Exercise instructions: Span requested from the data below: the line with "pos1: [719, 280]" through the line with "pos2: [658, 242]", both included. Give only these lines again, exactly, and leave every picture out.
*** Provided data ***
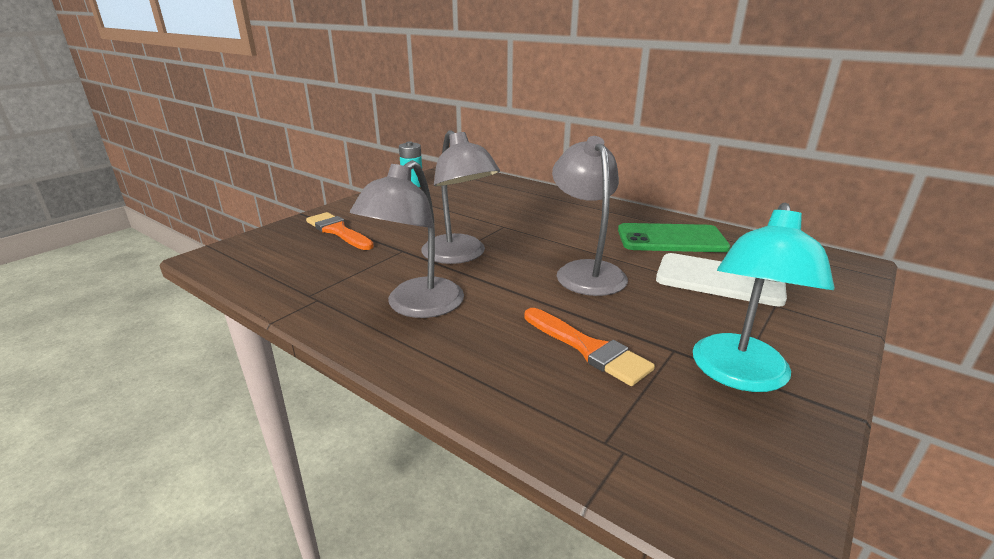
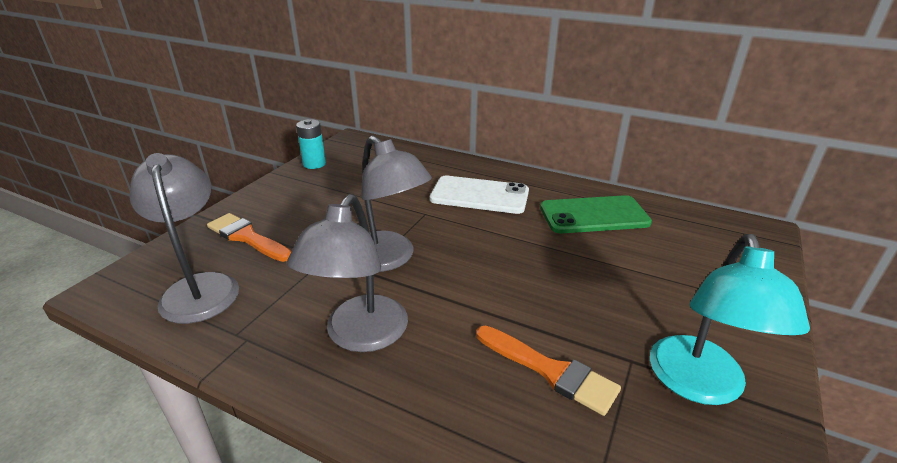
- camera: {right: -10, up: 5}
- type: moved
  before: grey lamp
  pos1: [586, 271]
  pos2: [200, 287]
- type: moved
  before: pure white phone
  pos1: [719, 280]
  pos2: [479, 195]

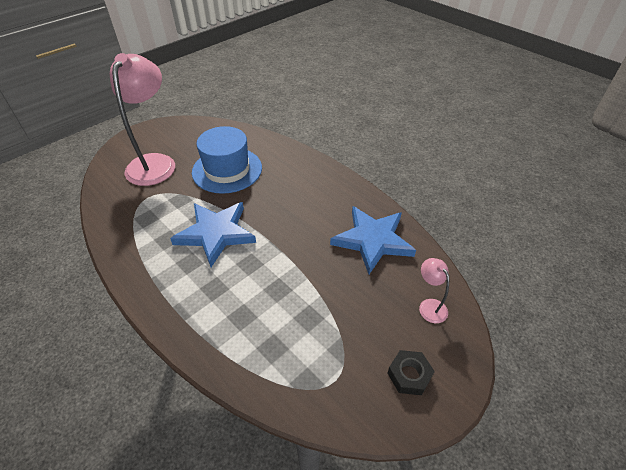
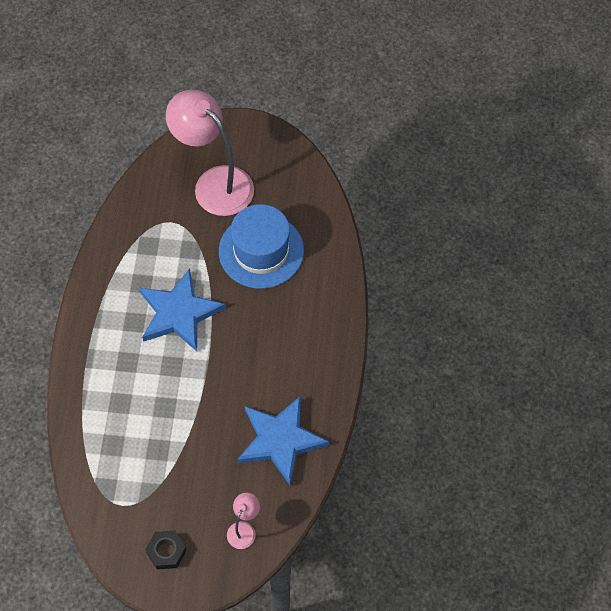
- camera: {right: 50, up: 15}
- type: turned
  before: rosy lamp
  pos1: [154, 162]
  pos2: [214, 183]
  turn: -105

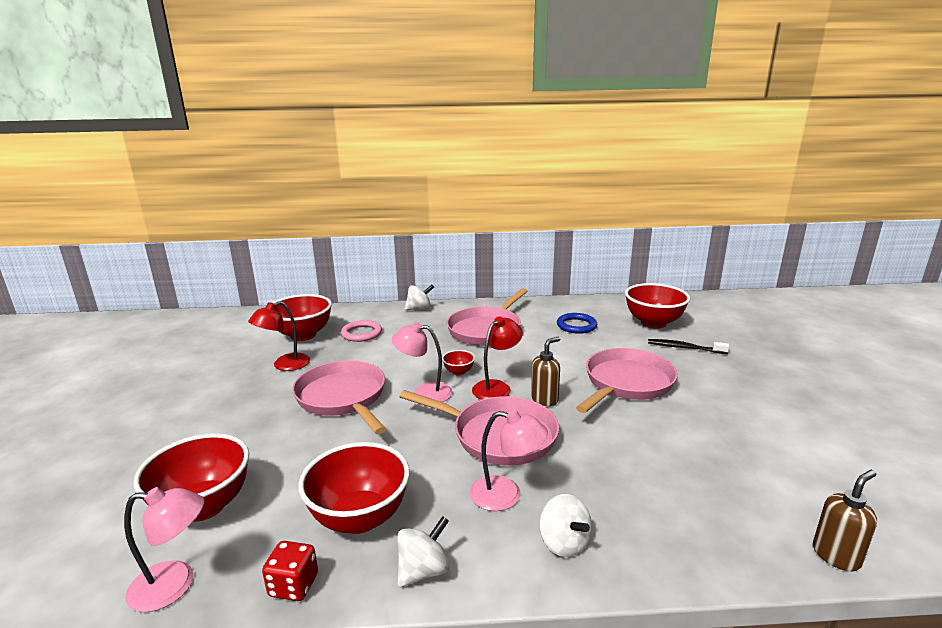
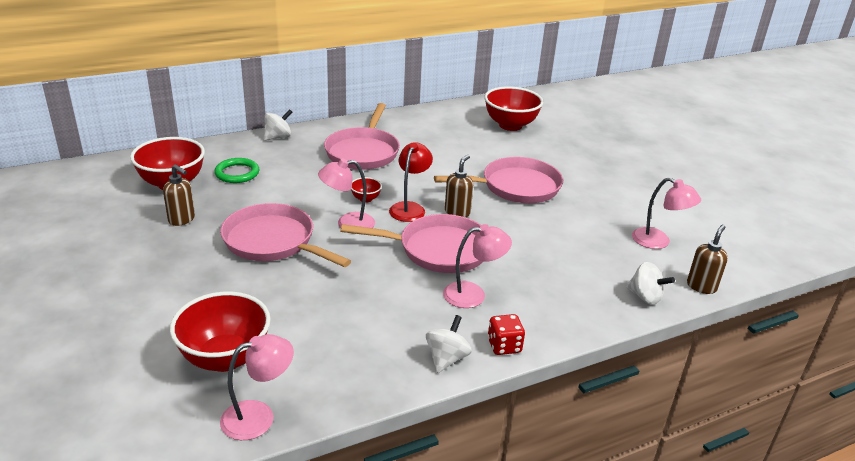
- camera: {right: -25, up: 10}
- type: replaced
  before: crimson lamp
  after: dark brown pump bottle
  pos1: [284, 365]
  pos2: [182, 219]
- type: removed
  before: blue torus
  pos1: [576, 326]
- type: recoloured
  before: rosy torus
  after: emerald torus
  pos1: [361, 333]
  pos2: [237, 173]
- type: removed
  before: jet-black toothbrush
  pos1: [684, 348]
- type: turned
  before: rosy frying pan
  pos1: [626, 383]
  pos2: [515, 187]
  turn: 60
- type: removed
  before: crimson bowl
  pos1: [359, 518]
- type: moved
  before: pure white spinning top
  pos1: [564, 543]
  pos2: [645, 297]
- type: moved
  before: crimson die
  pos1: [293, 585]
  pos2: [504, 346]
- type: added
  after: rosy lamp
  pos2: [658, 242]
*** End of Provided data ***
*** Provided data ***
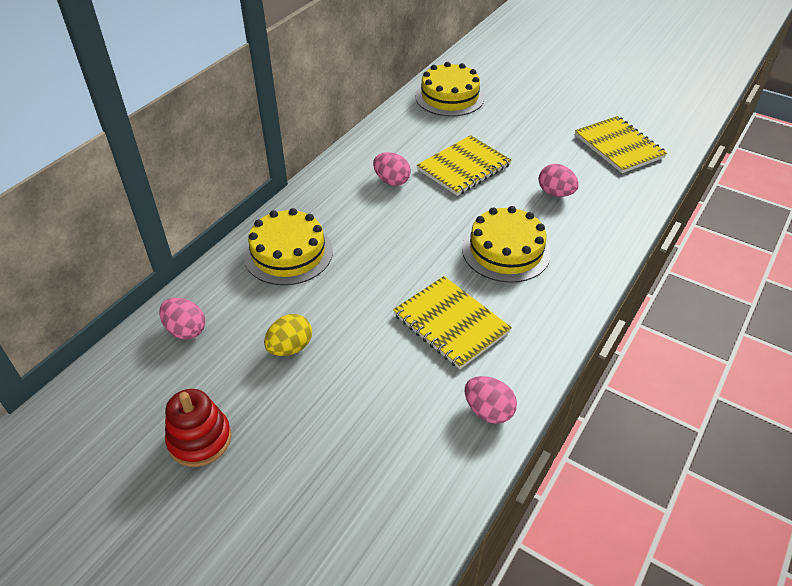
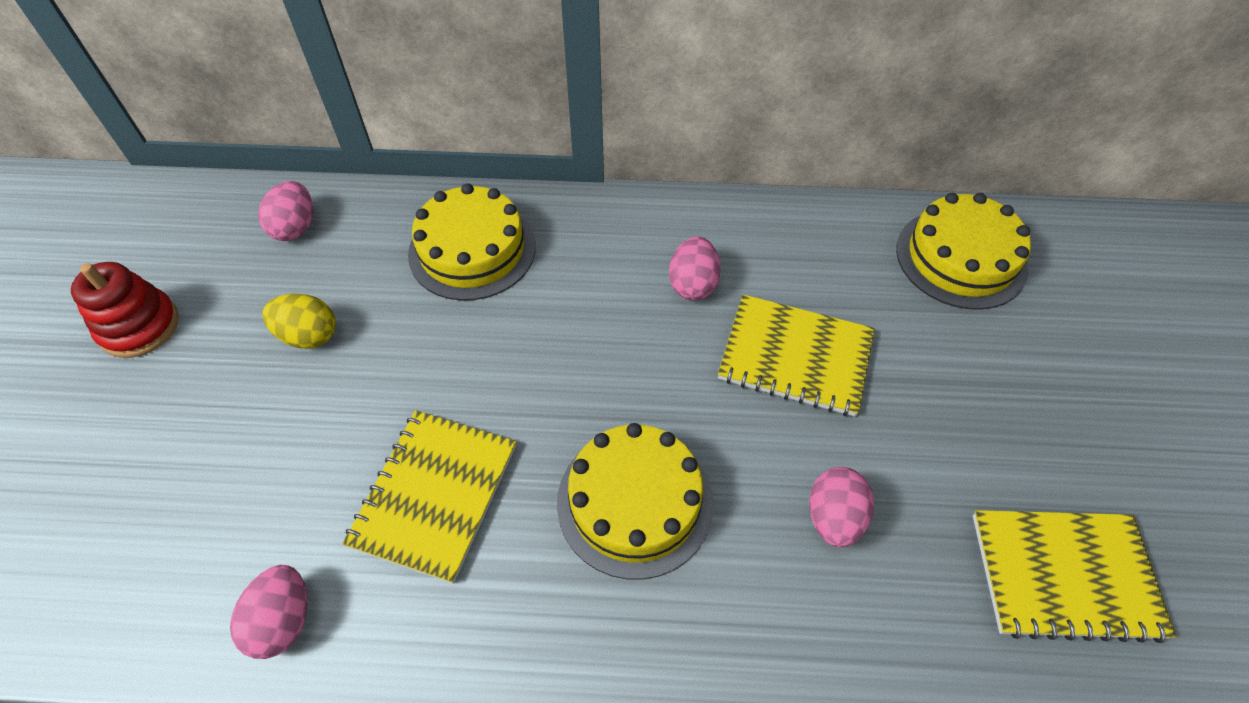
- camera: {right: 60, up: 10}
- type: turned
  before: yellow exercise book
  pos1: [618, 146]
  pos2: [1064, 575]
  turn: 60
*** End of Provided data ***
Completed exercise:
  pos1: [719, 280]
  pos2: [479, 195]

- camera: {right: 50, up: 15}
- type: turned
  before: rosy lamp
  pos1: [154, 162]
  pos2: [214, 183]
  turn: -105

- camera: {right: -25, up: 10}
- type: replaced
  before: crimson lamp
  after: dark brown pump bottle
  pos1: [284, 365]
  pos2: [182, 219]
- type: removed
  before: blue torus
  pos1: [576, 326]
- type: recoloured
  before: rosy torus
  after: emerald torus
  pos1: [361, 333]
  pos2: [237, 173]
- type: removed
  before: jet-black toothbrush
  pos1: [684, 348]
- type: turned
  before: rosy frying pan
  pos1: [626, 383]
  pos2: [515, 187]
  turn: 60
- type: removed
  before: crimson bowl
  pos1: [359, 518]
- type: moved
  before: pure white spinning top
  pos1: [564, 543]
  pos2: [645, 297]
- type: moved
  before: crimson die
  pos1: [293, 585]
  pos2: [504, 346]
- type: added
  after: rosy lamp
  pos2: [658, 242]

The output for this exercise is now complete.